Given records:
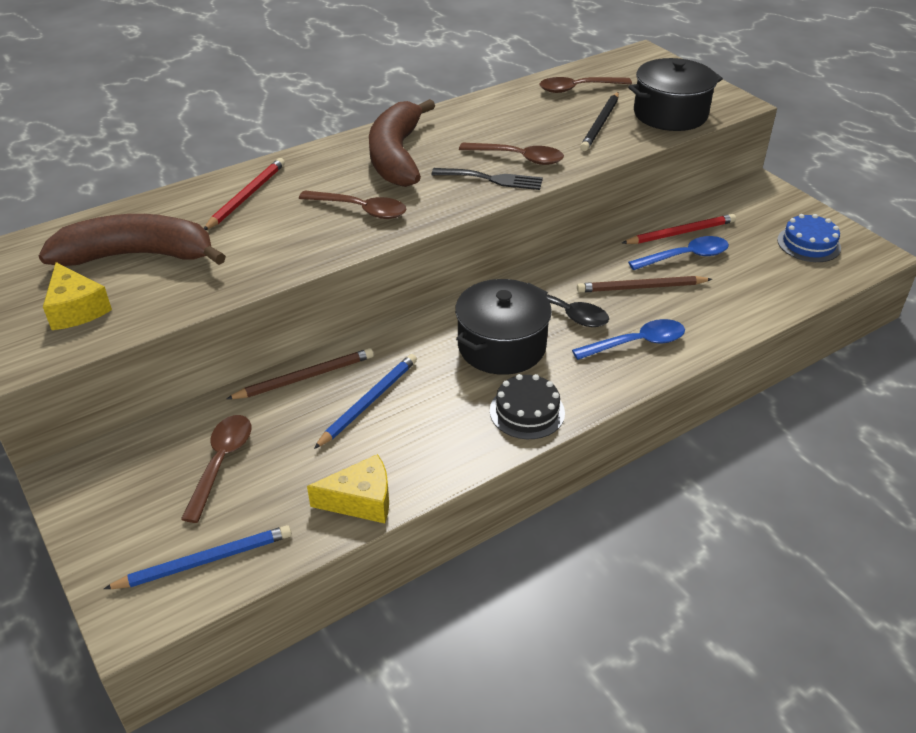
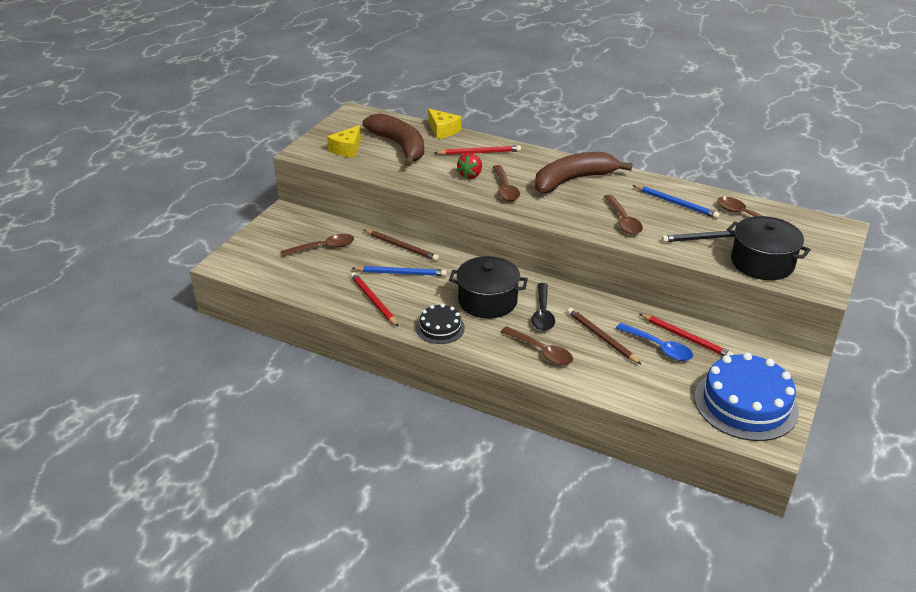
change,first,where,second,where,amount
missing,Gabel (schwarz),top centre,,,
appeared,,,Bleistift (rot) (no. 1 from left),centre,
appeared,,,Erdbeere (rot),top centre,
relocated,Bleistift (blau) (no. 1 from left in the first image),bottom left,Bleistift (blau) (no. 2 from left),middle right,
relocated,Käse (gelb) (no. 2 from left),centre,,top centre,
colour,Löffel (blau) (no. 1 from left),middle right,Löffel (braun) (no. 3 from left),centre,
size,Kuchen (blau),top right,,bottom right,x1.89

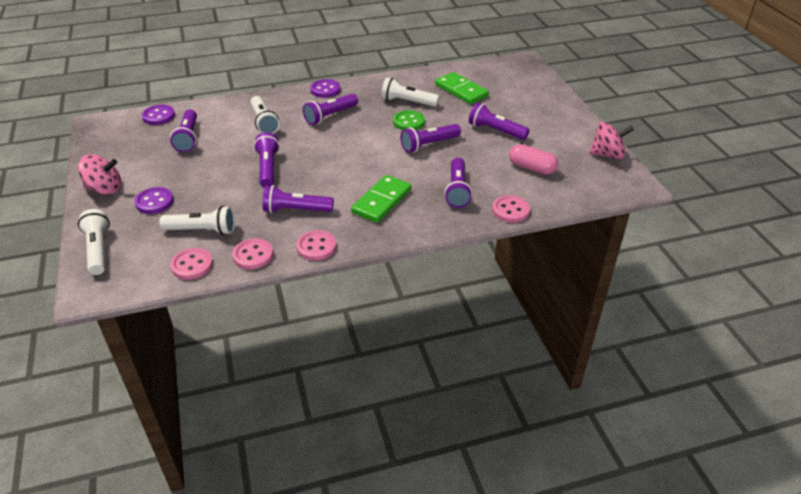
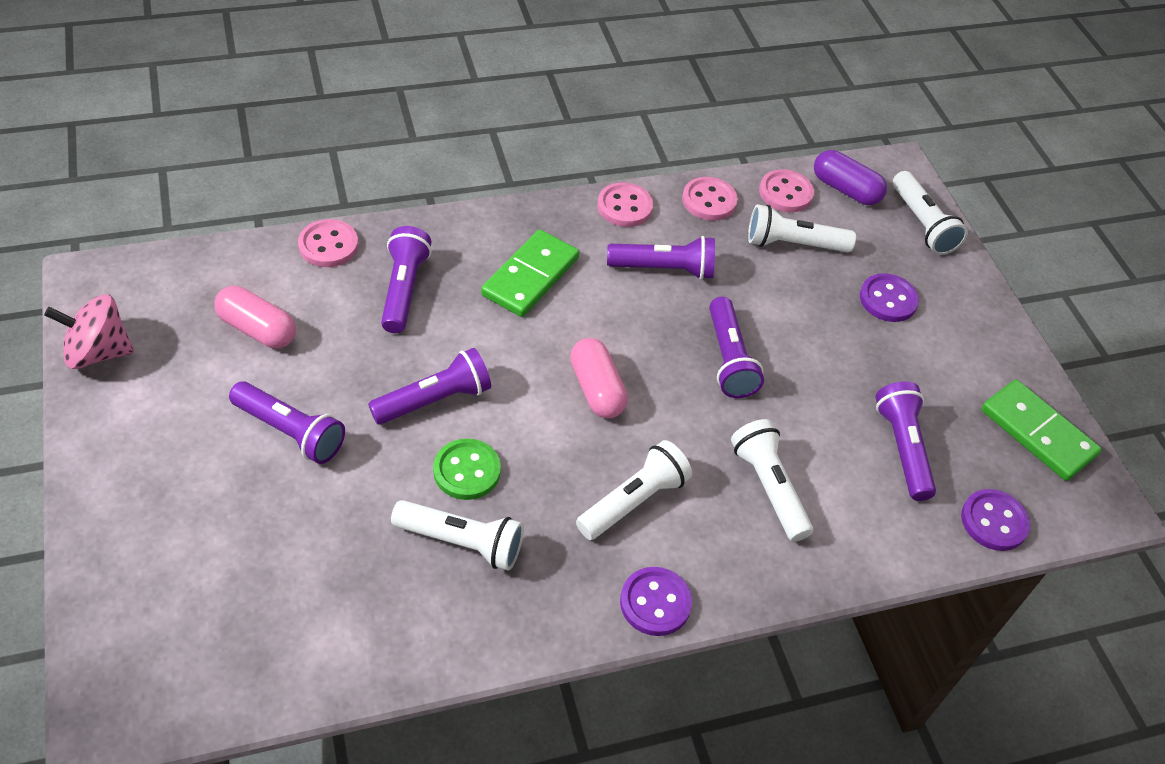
change,first,where,second,where,amount
missing,Kreisel (rosa) (no. 1 from left),middle left,,,
appeared,,,Kapsel (rosa) (no. 2 from left),centre,
appeared,,,Kapsel (lila),top right,
relocated,Dominostein (grün) (no. 2 from left),top centre,,middle right,
colour,Taschenlampe (lila) (no. 4 from left),top centre,Taschenlampe (weiß) (no. 2 from left),centre,

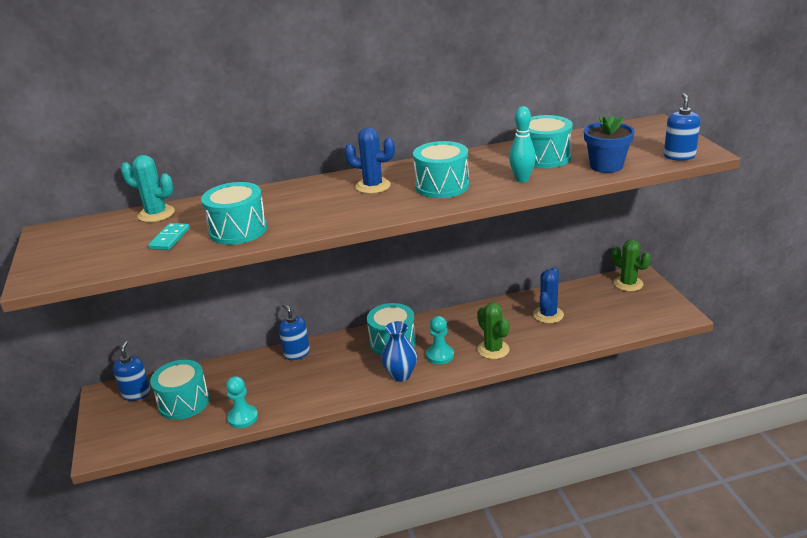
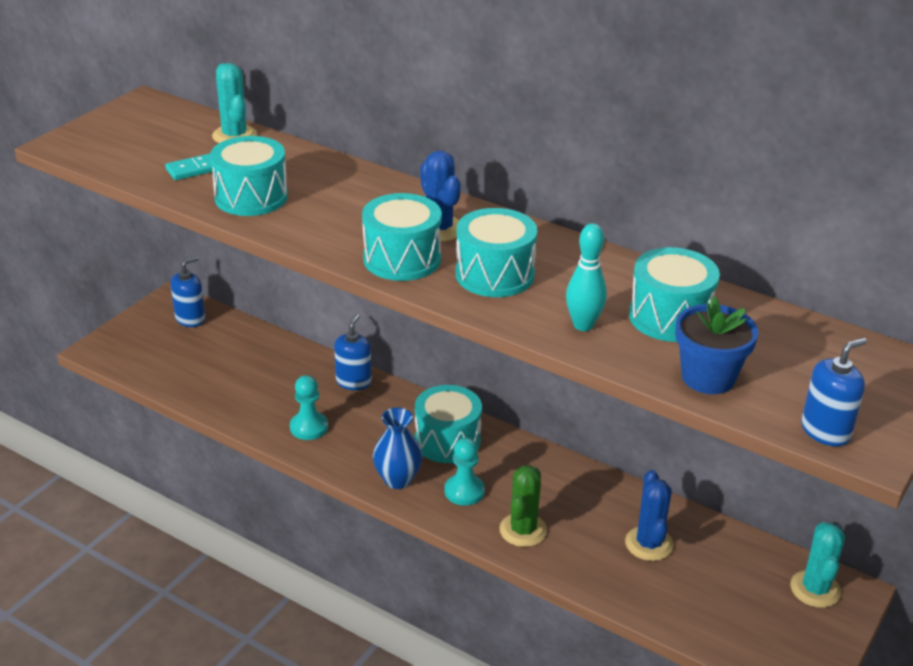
change,first,where,second,where,amount
relocated,Trommel (türkis) (no. 1 from left in the first image),bottom left,Trommel (türkis) (no. 2 from left),centre,
relocated,Bauer (türkis) (no. 1 from left),bottom left,,centre,
colour,Kaktus (grün) (no. 2 from left),middle right,Kaktus (türkis) (no. 2 from left),bottom right,
spun,Kaktus (blau) (no. 2 from left),middle right,,bottom right,75 degrees counterclockwise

Your objective: Omitting the images, transcribe every record exactly.

Solution for this problem:
change,first,where,second,where,amount
missing,Gabel (schwarz),top centre,,,
appeared,,,Bleistift (rot) (no. 1 from left),centre,
appeared,,,Erdbeere (rot),top centre,
relocated,Bleistift (blau) (no. 1 from left in the first image),bottom left,Bleistift (blau) (no. 2 from left),middle right,
relocated,Käse (gelb) (no. 2 from left),centre,,top centre,
colour,Löffel (blau) (no. 1 from left),middle right,Löffel (braun) (no. 3 from left),centre,
size,Kuchen (blau),top right,,bottom right,x1.89

change,first,where,second,where,amount
missing,Kreisel (rosa) (no. 1 from left),middle left,,,
appeared,,,Kapsel (rosa) (no. 2 from left),centre,
appeared,,,Kapsel (lila),top right,
relocated,Dominostein (grün) (no. 2 from left),top centre,,middle right,
colour,Taschenlampe (lila) (no. 4 from left),top centre,Taschenlampe (weiß) (no. 2 from left),centre,

change,first,where,second,where,amount
relocated,Trommel (türkis) (no. 1 from left in the first image),bottom left,Trommel (türkis) (no. 2 from left),centre,
relocated,Bauer (türkis) (no. 1 from left),bottom left,,centre,
colour,Kaktus (grün) (no. 2 from left),middle right,Kaktus (türkis) (no. 2 from left),bottom right,
spun,Kaktus (blau) (no. 2 from left),middle right,,bottom right,75 degrees counterclockwise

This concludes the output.